### Problem requirements
The entries shown next need to be written again word for word.
(Provided entries)
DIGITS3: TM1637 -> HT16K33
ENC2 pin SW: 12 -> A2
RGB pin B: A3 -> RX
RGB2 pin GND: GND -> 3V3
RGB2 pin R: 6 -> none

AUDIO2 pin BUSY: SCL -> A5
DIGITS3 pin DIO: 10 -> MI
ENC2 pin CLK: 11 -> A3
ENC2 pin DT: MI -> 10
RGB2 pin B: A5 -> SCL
(End Provided entries)
### Response area
DIGITS3: TM1637 -> HT16K33
ENC2 pin SW: 12 -> A2
RGB pin B: A3 -> RX
RGB2 pin GND: GND -> 3V3
RGB2 pin R: 6 -> none

AUDIO2 pin BUSY: SCL -> A5
DIGITS3 pin DIO: 10 -> MI
ENC2 pin CLK: 11 -> A3
ENC2 pin DT: MI -> 10
RGB2 pin B: A5 -> SCL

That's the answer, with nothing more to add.